Aim of the task - Give only the number of lines in the data below that contain the string "numericTimeSignature". Case counts.

Provided material -
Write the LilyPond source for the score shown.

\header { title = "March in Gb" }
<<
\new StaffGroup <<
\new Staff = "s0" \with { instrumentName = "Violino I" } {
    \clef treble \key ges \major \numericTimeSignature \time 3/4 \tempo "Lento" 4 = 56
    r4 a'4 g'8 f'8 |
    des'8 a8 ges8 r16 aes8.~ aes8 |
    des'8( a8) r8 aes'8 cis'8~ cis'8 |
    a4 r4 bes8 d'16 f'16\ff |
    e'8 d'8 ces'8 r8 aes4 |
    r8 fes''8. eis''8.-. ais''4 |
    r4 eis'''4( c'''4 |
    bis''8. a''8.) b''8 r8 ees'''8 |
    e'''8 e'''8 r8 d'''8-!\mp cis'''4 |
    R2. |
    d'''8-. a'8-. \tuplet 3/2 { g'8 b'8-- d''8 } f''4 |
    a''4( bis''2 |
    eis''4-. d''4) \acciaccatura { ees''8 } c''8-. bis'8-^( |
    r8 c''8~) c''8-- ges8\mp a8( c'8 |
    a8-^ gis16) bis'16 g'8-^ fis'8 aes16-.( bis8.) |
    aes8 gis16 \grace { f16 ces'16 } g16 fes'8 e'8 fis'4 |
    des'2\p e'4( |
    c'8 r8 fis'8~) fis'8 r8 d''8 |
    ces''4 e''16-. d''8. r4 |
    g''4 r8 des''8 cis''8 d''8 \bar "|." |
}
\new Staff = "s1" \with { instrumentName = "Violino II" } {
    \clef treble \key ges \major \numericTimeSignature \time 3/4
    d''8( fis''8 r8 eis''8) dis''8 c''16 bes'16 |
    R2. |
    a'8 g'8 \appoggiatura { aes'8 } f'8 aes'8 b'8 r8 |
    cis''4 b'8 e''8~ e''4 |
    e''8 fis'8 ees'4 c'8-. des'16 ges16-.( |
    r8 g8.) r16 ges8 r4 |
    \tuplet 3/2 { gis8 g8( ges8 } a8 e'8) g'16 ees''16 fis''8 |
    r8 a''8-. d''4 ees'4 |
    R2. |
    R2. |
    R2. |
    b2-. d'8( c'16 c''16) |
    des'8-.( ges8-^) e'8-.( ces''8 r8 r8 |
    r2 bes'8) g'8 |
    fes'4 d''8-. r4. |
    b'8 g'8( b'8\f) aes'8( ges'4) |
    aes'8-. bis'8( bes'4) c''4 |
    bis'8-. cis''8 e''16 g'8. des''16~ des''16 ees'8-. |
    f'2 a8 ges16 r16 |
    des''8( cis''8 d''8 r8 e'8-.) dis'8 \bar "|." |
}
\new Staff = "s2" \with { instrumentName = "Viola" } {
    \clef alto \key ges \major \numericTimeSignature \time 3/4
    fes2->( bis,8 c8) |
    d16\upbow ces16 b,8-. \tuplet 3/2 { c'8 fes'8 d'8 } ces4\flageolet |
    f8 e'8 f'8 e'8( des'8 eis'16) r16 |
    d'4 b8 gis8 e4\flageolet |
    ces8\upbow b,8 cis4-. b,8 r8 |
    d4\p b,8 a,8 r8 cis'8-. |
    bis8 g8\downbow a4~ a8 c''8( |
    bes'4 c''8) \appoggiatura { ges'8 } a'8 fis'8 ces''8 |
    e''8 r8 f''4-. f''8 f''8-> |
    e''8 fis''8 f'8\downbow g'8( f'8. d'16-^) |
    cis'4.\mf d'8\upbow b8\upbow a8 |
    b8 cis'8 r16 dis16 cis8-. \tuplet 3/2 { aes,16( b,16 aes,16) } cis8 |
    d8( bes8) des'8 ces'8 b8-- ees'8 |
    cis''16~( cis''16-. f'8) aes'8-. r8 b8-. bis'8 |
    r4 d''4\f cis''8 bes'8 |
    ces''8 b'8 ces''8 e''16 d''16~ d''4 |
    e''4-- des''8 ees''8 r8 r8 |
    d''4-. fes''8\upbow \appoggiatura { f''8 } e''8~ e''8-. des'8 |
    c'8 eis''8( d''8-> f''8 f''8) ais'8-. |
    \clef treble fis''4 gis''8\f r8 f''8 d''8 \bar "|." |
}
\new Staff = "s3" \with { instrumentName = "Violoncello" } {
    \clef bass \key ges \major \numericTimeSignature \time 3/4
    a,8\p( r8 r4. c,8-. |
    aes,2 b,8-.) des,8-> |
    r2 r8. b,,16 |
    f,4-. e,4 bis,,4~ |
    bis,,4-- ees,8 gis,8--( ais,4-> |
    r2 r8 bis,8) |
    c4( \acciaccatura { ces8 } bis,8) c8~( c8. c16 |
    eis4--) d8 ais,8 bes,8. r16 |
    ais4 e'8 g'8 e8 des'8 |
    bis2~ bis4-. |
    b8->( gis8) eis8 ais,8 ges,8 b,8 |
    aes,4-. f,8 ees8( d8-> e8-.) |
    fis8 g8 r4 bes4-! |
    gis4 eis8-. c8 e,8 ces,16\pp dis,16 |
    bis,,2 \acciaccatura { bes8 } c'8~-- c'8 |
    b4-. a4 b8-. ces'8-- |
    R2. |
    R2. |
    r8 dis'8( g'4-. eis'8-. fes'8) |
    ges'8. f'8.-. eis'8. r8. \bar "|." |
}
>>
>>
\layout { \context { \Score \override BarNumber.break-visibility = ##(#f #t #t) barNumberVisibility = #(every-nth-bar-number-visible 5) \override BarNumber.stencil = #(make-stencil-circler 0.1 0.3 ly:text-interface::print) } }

Exercise output - 4